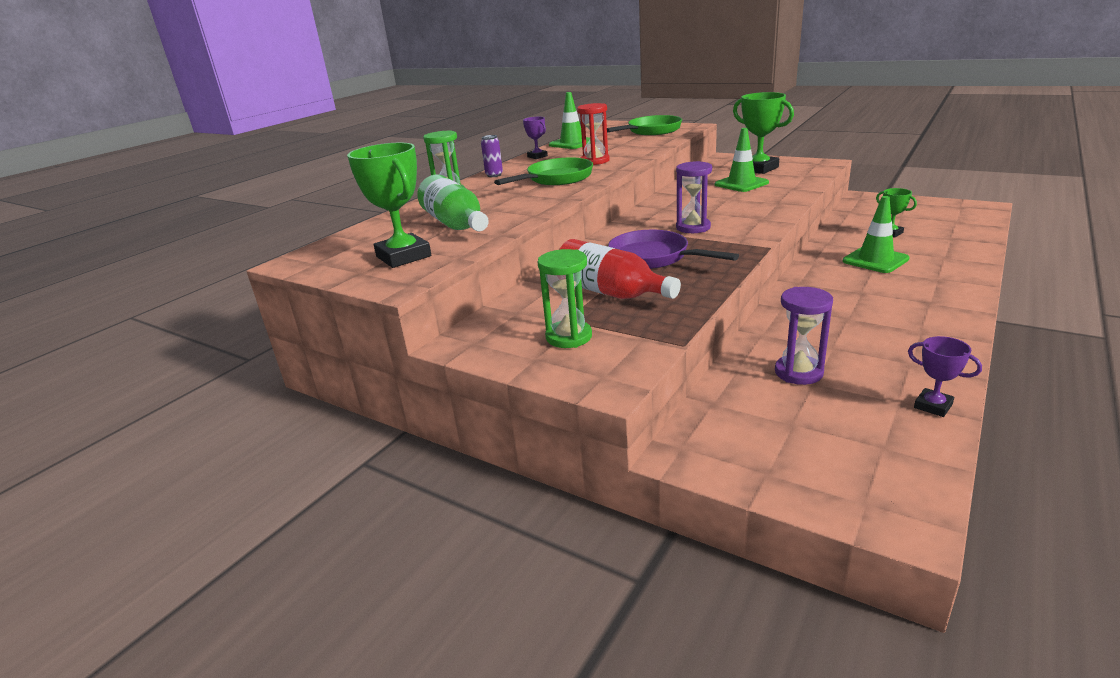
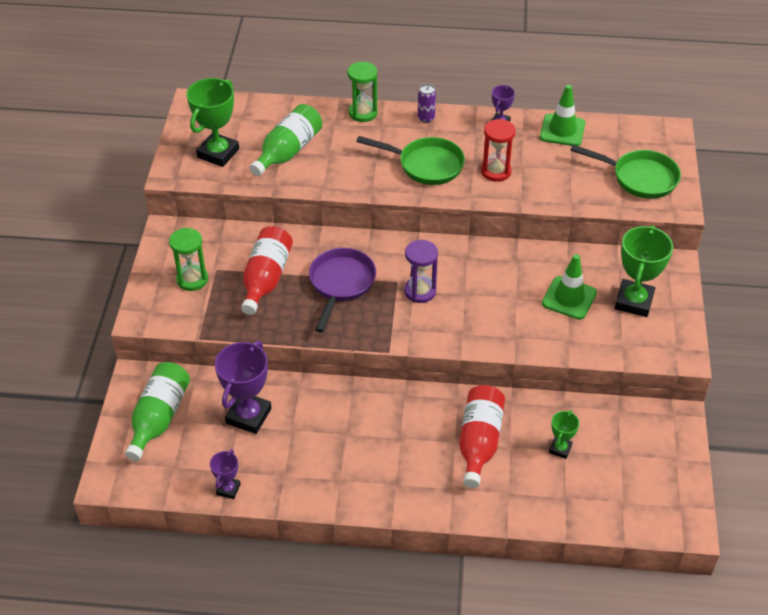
camera: 60 degrees right, 20 degrees up
(776, 445) = (159, 418): none -> green bottle
(798, 372) = (248, 416): purple hourglass -> purple trophy
(875, 260) = (479, 442): green traffic cone -> red bottle

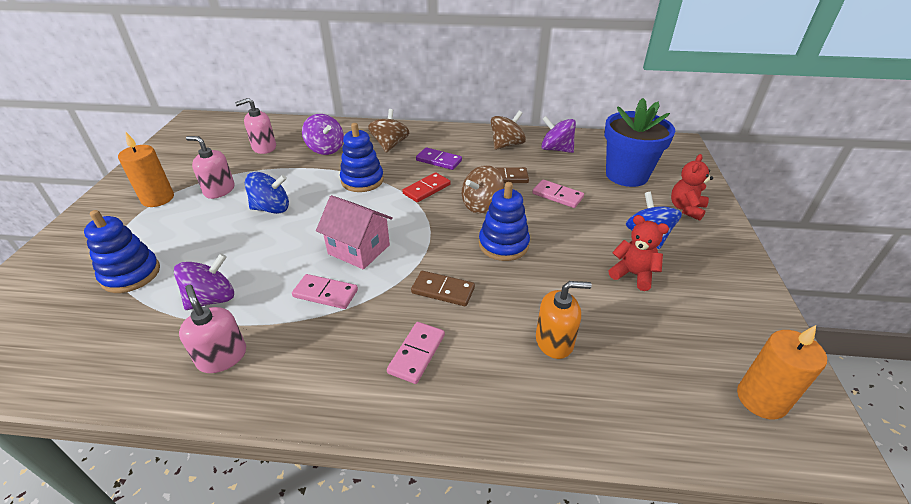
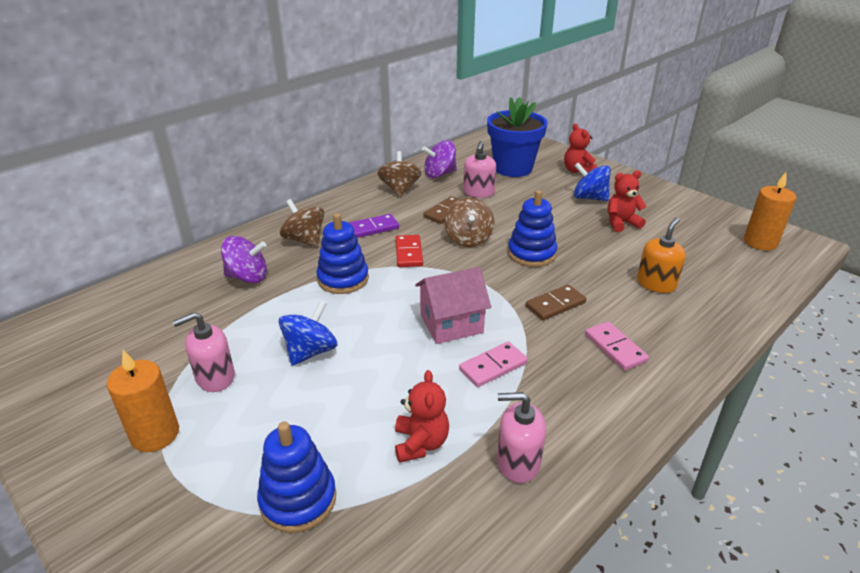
camera: 50 degrees left, 5 degrees down
(212, 299) = (420, 443): purple spinning top -> red teddy bear
(264, 147) = (172, 315): pink soap dispenser -> pink soap dispenser (478, 192)
(557, 195) = (500, 204): pink domino -> none

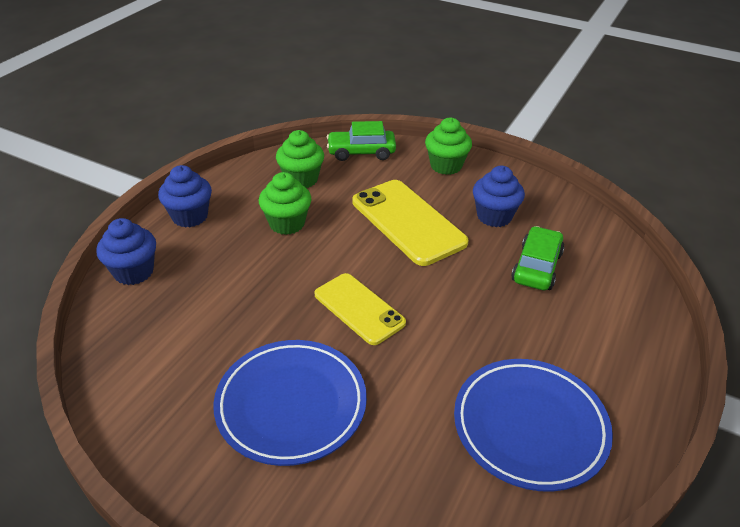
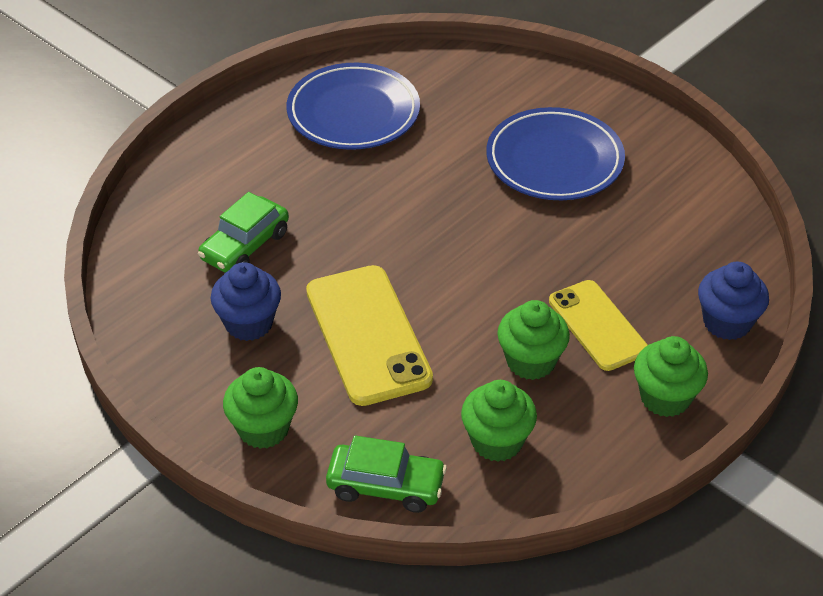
camera: 165 degrees left, 5 degrees up
(190, 216) = (665, 398): blue cupcake -> green cupcake
(359, 309) = (468, 234): yellow phone -> yellow phone (597, 325)

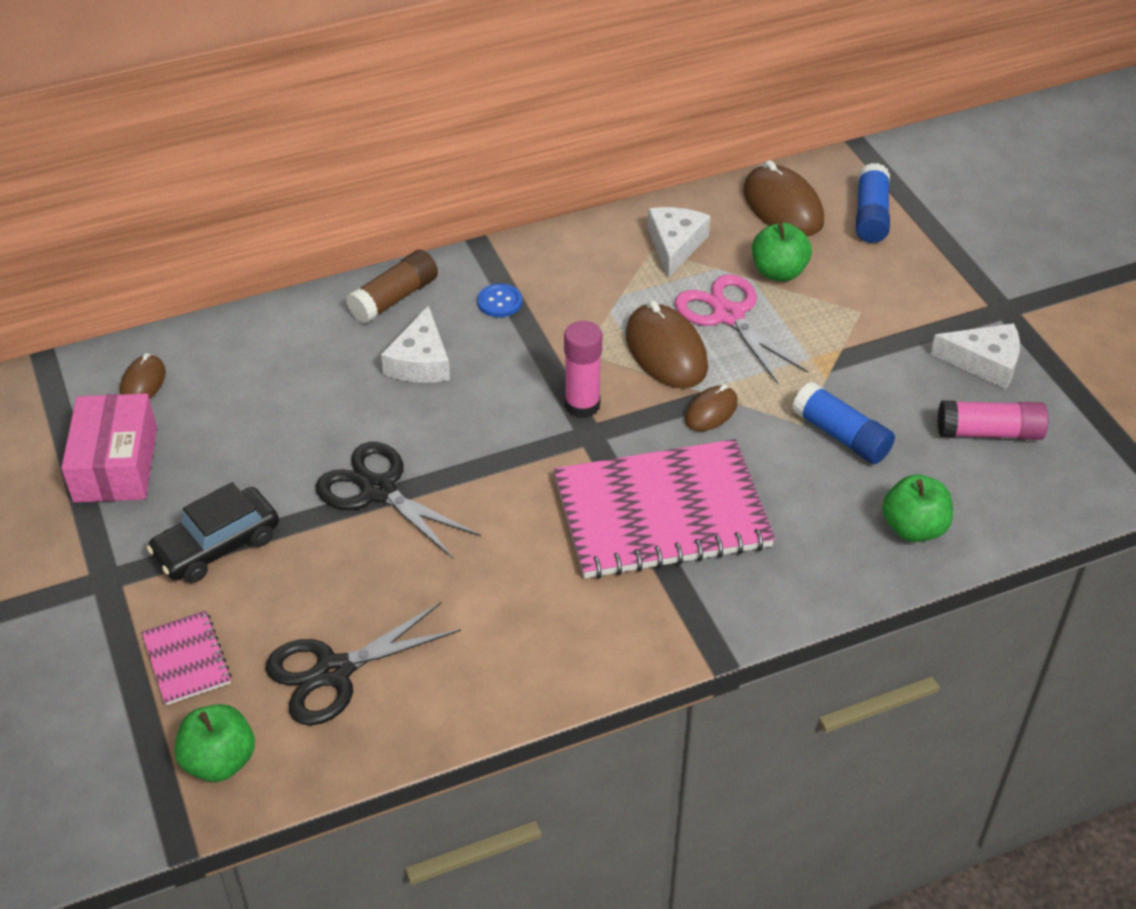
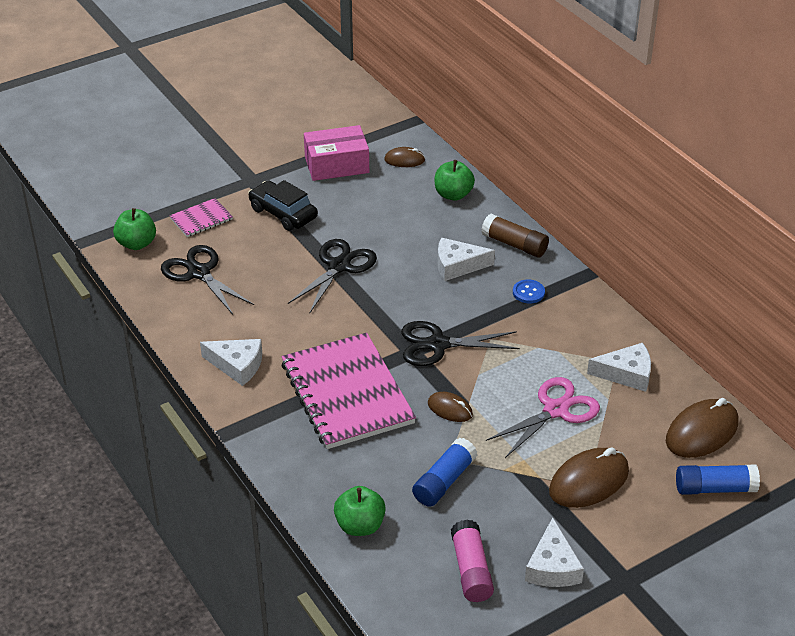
camera: 80 degrees right, 5 degrees down
(576, 636) = (237, 365): none -> white cheese
(582, 405) = (438, 344): pink glue stick -> black scissors
(666, 351) = (505, 380): brown mouse -> brown mouse (589, 481)
(778, 272) = (617, 435): green apple -> green apple (453, 194)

────────────────

**Exercise instructions:**
Please return only the lines from the one that contains "(582, 405) = (438, 344): pink" through the final line of the entries, each exactly as written.

**Exercise result:**
(582, 405) = (438, 344): pink glue stick -> black scissors
(666, 351) = (505, 380): brown mouse -> brown mouse (589, 481)
(778, 272) = (617, 435): green apple -> green apple (453, 194)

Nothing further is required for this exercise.